→ **Required task**:
Copy the data below word for word, starting at its very first line and ending at the line containing "pyautogui.click(x=193, y=190)", with that line included.

→ **Records for the task**:
※
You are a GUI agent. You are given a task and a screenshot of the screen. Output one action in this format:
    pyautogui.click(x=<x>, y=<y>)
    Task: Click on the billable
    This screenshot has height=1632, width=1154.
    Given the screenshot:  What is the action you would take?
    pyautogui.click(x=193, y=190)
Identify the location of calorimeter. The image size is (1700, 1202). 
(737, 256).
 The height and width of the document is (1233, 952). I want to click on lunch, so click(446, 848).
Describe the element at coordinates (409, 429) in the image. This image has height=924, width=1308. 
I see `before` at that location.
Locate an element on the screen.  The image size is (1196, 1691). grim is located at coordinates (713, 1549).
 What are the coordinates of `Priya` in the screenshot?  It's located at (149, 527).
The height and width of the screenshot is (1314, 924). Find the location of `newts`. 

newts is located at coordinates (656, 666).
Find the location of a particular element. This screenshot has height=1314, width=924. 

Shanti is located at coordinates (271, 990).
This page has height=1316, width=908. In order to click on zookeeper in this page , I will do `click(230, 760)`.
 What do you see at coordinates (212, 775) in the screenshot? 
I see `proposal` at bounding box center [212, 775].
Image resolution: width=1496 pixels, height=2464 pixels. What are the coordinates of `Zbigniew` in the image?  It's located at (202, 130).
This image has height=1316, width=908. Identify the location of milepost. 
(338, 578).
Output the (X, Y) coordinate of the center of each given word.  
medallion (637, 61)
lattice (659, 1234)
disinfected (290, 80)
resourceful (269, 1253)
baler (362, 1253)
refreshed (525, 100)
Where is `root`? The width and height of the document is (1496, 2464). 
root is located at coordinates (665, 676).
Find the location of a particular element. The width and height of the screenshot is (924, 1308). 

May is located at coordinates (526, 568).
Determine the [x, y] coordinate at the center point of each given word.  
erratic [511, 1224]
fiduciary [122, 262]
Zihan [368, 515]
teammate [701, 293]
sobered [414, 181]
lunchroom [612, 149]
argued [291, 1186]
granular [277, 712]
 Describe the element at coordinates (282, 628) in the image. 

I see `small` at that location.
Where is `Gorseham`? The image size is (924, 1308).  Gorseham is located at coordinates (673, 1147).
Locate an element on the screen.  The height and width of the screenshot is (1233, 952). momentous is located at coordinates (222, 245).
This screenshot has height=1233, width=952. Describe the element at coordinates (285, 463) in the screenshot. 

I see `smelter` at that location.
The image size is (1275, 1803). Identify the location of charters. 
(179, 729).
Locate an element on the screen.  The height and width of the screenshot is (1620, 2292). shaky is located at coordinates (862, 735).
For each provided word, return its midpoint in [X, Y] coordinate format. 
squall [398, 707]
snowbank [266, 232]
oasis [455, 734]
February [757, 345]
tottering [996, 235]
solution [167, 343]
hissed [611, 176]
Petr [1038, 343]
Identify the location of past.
※
→ **Response below**:
You are a GUI agent. You are given a task and a screenshot of the screen. Output one action in this format:
    pyautogui.click(x=<x>, y=<y>)
    Task: Click on the billable
    This screenshot has height=1632, width=1154.
    Given the screenshot:  What is the action you would take?
    pyautogui.click(x=193, y=190)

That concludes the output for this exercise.